◆ Task objective:
No pictures should appear in the copy; otherwise retype the entries exactly.
START Source data
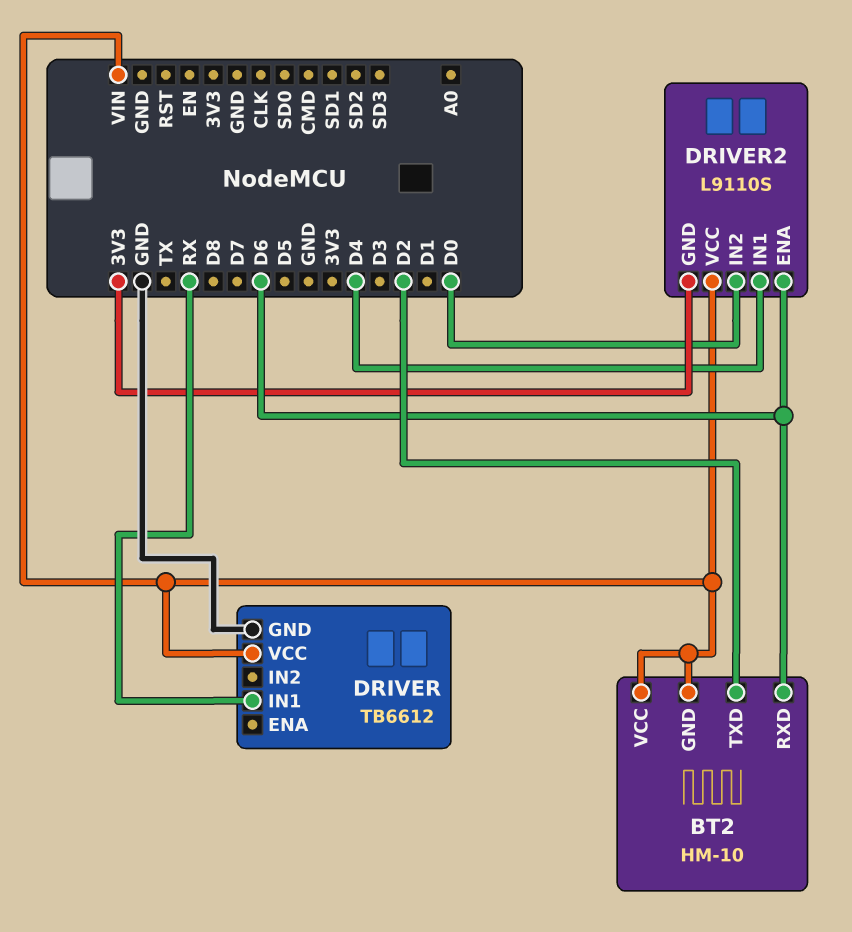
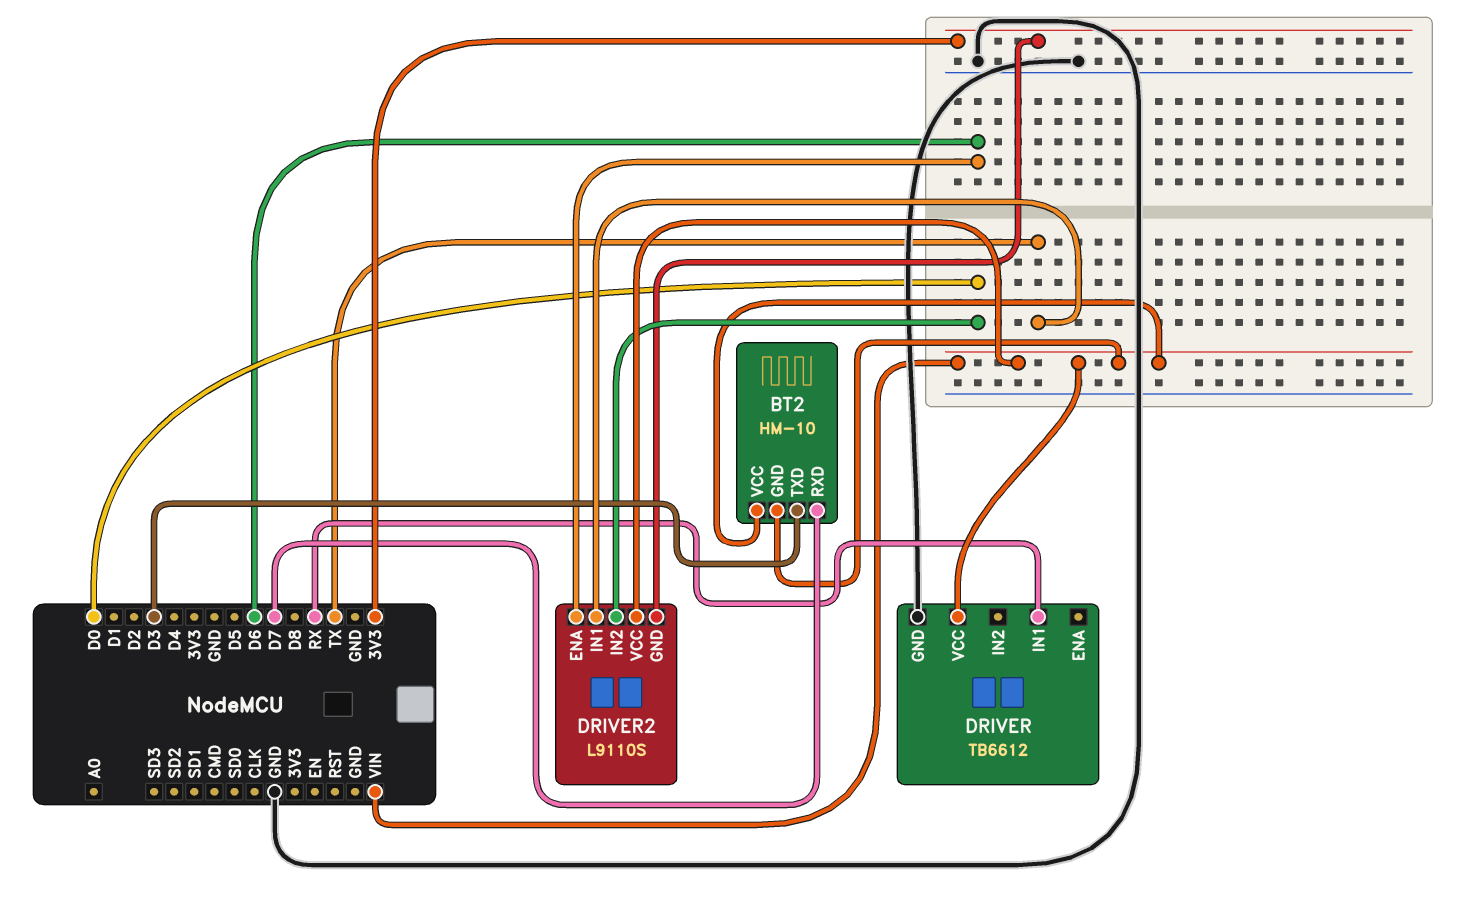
BT2 pin RXD: D6 -> D7
BT2 pin TXD: D2 -> D3
DRIVER2 pin IN1: D4 -> TX

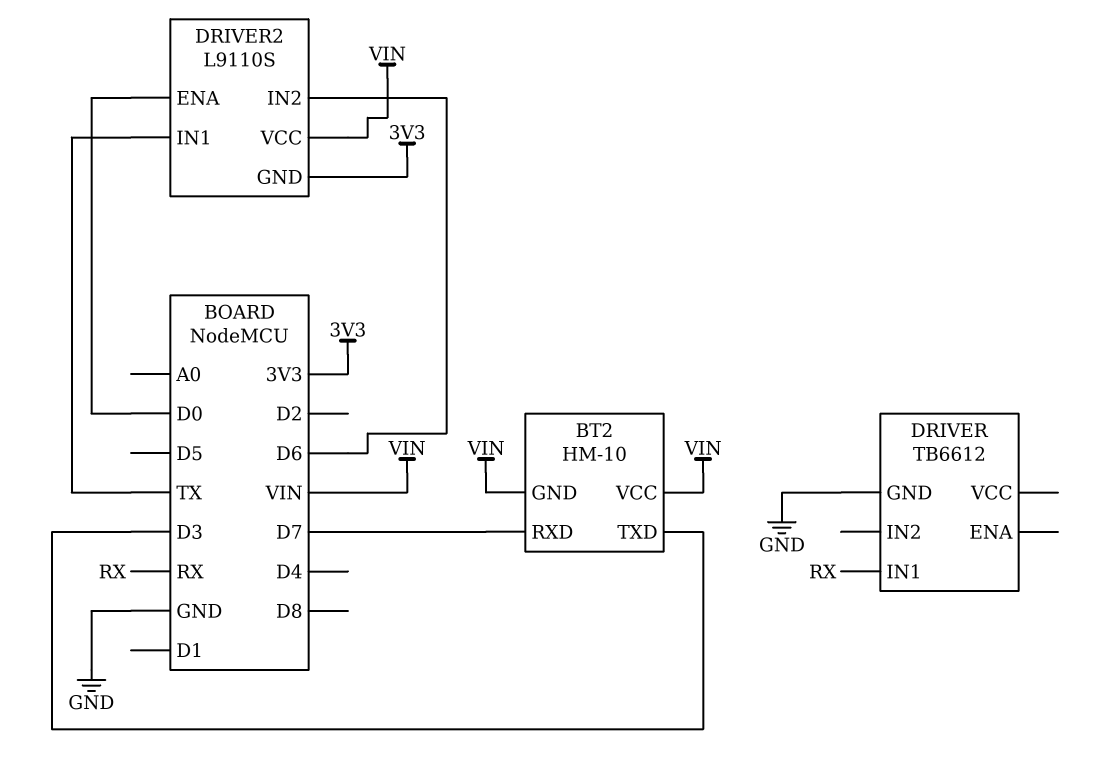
DRIVER pin VCC: VIN -> none
DRIVER2 pin ENA: D6 -> D0
DRIVER2 pin IN2: D0 -> D6

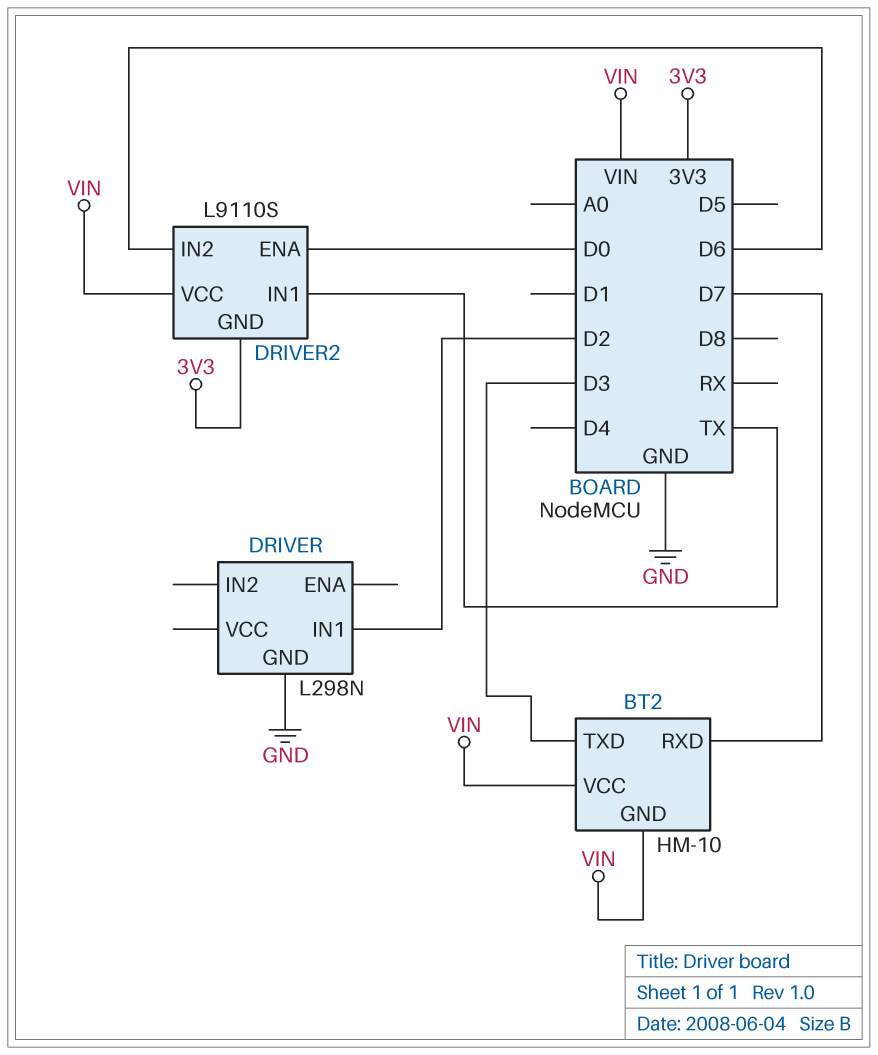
DRIVER: TB6612 -> L298N
DRIVER pin IN1: RX -> D2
END Source data
◆ Task answer:
BT2 pin RXD: D6 -> D7
BT2 pin TXD: D2 -> D3
DRIVER2 pin IN1: D4 -> TX

DRIVER pin VCC: VIN -> none
DRIVER2 pin ENA: D6 -> D0
DRIVER2 pin IN2: D0 -> D6

DRIVER: TB6612 -> L298N
DRIVER pin IN1: RX -> D2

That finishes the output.